▶ [TASK REQUIREMENTS] Take the lines below between the one holding "S1: button (GND, N12) -> switch (GND, N12)" and the one holding "J1 pin 3: none -> 3V3", inclusive, and copy them exactly. Add nothing.

▶ [TASK DATA]
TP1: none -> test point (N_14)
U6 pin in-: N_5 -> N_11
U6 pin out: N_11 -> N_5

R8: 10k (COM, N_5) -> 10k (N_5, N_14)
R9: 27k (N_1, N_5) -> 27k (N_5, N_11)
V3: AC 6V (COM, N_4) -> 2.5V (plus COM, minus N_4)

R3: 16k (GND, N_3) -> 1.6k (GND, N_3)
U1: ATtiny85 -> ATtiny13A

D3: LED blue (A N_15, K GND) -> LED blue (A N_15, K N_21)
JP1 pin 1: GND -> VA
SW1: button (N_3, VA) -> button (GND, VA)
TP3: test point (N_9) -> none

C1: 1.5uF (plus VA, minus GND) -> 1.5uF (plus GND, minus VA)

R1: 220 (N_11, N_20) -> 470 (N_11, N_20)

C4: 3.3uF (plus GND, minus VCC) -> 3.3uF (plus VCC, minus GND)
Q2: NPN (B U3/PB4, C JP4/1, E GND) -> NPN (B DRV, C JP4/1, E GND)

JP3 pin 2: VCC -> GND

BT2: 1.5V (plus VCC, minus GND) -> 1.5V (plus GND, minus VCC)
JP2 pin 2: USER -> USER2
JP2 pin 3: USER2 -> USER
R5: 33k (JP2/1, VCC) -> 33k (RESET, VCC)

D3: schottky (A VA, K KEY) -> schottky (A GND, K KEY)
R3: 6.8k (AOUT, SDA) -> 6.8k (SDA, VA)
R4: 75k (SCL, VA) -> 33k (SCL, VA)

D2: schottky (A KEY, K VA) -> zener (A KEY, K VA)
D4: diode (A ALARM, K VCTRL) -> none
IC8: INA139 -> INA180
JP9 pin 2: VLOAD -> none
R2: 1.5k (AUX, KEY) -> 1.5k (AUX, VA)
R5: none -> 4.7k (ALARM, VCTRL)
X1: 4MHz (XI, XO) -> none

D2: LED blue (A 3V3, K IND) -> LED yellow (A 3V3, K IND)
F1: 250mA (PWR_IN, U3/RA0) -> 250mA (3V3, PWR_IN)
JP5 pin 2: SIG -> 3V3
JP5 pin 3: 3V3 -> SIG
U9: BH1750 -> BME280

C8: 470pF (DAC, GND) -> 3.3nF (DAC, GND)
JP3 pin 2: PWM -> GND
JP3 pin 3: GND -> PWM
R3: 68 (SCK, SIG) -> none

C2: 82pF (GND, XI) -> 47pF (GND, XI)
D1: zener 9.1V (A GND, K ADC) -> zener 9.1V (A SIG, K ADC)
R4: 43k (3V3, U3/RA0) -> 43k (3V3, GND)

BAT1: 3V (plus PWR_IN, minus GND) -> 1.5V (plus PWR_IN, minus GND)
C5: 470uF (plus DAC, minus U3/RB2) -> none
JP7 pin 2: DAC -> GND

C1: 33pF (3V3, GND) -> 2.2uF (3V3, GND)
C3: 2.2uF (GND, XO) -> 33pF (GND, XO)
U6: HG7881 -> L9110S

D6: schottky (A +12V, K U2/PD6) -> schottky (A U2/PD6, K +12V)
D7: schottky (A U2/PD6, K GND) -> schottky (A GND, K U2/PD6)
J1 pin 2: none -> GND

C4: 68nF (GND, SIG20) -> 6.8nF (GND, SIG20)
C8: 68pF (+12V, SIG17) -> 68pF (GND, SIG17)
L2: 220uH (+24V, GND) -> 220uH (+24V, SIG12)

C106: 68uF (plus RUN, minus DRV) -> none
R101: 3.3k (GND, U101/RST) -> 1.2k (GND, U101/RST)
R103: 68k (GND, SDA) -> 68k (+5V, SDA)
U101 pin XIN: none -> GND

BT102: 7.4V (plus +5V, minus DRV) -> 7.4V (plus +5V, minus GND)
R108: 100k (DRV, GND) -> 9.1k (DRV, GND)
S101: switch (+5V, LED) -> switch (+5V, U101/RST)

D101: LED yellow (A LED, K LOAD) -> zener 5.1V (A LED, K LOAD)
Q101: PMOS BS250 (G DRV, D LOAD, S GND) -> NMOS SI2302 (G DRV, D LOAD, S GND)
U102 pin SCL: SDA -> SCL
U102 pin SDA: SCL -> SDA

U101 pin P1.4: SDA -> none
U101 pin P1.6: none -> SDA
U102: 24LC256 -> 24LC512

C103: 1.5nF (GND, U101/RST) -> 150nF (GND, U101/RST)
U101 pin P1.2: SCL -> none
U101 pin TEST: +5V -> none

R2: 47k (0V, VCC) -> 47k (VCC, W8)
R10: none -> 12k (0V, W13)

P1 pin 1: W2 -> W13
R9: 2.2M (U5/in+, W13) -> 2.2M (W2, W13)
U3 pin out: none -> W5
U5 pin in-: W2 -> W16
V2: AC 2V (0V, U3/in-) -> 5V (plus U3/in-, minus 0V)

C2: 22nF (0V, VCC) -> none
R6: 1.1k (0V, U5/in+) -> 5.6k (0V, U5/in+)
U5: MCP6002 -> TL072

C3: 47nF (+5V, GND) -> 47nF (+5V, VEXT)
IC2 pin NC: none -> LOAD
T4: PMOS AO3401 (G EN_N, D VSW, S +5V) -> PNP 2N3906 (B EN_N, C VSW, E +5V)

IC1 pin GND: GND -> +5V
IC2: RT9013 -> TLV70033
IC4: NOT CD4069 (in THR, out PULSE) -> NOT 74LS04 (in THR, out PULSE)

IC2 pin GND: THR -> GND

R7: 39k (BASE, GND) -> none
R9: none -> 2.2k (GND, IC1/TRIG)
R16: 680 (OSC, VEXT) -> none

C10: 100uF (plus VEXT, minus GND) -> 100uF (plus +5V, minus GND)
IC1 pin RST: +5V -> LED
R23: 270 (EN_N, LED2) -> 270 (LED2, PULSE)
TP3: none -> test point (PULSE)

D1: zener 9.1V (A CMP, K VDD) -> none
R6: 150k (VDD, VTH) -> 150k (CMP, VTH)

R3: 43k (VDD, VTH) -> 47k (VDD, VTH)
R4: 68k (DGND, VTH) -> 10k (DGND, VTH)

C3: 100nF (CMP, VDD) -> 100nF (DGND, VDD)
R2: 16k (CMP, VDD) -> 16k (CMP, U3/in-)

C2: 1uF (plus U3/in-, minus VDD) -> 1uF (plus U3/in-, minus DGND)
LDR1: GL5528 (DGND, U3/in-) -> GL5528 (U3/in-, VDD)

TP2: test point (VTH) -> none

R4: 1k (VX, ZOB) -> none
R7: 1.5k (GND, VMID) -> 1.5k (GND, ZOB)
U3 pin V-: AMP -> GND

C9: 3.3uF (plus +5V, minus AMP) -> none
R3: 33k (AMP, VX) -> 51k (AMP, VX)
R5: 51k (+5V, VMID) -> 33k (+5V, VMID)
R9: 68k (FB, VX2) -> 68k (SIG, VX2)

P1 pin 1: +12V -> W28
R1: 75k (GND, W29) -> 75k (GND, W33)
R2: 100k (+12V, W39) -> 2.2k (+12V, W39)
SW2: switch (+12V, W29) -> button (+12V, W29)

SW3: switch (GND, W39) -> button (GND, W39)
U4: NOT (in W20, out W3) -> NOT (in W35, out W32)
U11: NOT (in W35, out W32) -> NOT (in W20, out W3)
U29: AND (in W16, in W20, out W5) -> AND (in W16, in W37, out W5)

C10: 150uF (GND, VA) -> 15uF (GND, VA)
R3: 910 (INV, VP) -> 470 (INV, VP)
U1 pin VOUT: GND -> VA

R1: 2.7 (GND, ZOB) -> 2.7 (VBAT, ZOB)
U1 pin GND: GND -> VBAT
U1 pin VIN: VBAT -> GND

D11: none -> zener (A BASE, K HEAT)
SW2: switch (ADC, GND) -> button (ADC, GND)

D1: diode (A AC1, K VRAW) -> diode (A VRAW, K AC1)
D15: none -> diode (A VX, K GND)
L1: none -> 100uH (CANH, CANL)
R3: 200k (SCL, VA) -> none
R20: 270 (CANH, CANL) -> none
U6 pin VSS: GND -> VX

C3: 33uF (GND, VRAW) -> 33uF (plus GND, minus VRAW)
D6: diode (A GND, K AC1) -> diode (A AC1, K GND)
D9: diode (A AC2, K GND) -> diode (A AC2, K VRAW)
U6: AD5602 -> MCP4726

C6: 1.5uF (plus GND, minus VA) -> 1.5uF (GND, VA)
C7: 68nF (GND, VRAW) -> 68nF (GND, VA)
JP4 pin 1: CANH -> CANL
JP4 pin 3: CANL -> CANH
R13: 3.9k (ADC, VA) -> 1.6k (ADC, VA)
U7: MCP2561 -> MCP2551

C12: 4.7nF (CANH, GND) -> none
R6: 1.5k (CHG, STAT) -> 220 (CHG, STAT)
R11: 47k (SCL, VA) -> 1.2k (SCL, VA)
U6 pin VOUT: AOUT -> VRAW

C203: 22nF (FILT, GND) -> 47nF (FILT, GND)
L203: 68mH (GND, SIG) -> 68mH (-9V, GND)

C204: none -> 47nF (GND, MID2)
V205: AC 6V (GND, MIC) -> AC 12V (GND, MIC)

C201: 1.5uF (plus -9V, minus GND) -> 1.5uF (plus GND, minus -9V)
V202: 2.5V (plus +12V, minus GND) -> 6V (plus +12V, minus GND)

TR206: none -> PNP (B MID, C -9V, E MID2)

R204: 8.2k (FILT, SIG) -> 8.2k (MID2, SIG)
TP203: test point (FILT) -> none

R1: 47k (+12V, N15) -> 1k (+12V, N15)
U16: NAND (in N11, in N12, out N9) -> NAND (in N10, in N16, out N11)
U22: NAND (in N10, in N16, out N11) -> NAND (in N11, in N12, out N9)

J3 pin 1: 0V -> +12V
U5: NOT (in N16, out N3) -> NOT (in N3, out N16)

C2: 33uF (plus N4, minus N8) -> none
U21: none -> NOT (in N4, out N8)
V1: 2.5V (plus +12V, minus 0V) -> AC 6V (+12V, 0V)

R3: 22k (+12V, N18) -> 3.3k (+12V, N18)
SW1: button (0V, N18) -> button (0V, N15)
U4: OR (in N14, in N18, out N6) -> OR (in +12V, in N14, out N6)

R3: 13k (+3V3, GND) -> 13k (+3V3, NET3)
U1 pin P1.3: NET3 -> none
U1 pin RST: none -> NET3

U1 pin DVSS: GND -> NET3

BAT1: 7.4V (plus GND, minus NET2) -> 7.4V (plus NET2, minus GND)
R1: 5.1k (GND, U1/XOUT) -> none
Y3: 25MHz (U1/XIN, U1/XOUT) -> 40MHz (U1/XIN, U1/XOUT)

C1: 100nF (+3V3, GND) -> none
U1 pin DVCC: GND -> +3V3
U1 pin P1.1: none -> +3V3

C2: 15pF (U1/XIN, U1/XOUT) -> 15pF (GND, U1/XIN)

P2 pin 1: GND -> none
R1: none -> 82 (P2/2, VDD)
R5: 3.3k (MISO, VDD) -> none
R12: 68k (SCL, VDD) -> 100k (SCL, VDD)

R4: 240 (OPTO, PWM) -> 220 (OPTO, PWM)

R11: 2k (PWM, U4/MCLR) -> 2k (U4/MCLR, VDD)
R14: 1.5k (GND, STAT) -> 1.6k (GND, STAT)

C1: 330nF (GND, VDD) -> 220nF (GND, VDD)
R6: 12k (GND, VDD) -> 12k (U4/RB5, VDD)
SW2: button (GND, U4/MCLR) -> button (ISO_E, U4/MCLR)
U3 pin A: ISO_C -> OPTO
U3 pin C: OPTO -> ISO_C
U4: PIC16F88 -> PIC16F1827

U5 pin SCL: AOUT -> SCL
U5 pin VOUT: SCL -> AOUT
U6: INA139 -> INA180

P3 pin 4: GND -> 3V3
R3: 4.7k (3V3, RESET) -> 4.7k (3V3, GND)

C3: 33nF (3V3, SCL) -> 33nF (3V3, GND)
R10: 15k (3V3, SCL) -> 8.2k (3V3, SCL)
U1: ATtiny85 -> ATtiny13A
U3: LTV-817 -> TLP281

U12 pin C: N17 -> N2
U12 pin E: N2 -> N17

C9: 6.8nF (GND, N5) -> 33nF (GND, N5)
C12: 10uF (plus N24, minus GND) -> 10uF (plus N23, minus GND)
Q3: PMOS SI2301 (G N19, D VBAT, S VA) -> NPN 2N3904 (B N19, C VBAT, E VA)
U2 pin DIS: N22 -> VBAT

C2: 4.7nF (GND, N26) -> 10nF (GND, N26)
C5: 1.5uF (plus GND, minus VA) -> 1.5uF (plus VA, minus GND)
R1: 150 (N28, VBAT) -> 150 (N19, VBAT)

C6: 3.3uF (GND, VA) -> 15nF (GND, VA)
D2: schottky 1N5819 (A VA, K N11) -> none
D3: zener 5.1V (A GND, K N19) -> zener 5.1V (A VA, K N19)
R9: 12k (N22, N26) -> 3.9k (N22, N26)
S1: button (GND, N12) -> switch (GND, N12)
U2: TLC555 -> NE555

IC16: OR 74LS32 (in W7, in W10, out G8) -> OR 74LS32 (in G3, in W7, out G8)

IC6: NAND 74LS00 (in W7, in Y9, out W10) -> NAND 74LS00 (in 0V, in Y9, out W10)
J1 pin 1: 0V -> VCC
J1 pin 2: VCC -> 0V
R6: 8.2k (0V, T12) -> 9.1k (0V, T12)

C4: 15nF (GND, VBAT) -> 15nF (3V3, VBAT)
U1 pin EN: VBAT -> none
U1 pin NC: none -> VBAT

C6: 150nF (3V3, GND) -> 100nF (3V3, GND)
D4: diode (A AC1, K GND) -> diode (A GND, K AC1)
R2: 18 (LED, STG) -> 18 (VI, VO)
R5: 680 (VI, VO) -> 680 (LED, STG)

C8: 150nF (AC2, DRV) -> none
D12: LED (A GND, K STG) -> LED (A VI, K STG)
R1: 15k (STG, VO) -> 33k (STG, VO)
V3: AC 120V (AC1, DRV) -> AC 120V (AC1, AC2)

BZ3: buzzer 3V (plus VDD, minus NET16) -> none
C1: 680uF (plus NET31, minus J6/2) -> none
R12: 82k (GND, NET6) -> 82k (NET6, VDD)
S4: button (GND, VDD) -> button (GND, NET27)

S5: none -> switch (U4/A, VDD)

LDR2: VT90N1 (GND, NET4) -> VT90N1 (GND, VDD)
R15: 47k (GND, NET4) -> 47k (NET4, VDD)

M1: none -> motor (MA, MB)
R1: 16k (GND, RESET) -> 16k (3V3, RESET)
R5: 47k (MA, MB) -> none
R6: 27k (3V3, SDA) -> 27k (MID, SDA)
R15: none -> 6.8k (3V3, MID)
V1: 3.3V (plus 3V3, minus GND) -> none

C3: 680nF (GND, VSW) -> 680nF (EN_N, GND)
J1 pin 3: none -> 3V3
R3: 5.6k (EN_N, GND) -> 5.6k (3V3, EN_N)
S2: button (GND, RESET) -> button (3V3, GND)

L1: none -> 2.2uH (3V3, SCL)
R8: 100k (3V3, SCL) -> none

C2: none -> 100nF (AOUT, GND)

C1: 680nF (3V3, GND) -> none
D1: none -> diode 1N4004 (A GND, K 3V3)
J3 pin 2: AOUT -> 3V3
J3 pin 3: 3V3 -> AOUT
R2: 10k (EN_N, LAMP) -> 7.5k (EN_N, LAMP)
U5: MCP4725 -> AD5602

▶ [RESPONSE AREA]
S1: button (GND, N12) -> switch (GND, N12)
U2: TLC555 -> NE555

IC16: OR 74LS32 (in W7, in W10, out G8) -> OR 74LS32 (in G3, in W7, out G8)

IC6: NAND 74LS00 (in W7, in Y9, out W10) -> NAND 74LS00 (in 0V, in Y9, out W10)
J1 pin 1: 0V -> VCC
J1 pin 2: VCC -> 0V
R6: 8.2k (0V, T12) -> 9.1k (0V, T12)

C4: 15nF (GND, VBAT) -> 15nF (3V3, VBAT)
U1 pin EN: VBAT -> none
U1 pin NC: none -> VBAT

C6: 150nF (3V3, GND) -> 100nF (3V3, GND)
D4: diode (A AC1, K GND) -> diode (A GND, K AC1)
R2: 18 (LED, STG) -> 18 (VI, VO)
R5: 680 (VI, VO) -> 680 (LED, STG)

C8: 150nF (AC2, DRV) -> none
D12: LED (A GND, K STG) -> LED (A VI, K STG)
R1: 15k (STG, VO) -> 33k (STG, VO)
V3: AC 120V (AC1, DRV) -> AC 120V (AC1, AC2)

BZ3: buzzer 3V (plus VDD, minus NET16) -> none
C1: 680uF (plus NET31, minus J6/2) -> none
R12: 82k (GND, NET6) -> 82k (NET6, VDD)
S4: button (GND, VDD) -> button (GND, NET27)

S5: none -> switch (U4/A, VDD)

LDR2: VT90N1 (GND, NET4) -> VT90N1 (GND, VDD)
R15: 47k (GND, NET4) -> 47k (NET4, VDD)

M1: none -> motor (MA, MB)
R1: 16k (GND, RESET) -> 16k (3V3, RESET)
R5: 47k (MA, MB) -> none
R6: 27k (3V3, SDA) -> 27k (MID, SDA)
R15: none -> 6.8k (3V3, MID)
V1: 3.3V (plus 3V3, minus GND) -> none

C3: 680nF (GND, VSW) -> 680nF (EN_N, GND)
J1 pin 3: none -> 3V3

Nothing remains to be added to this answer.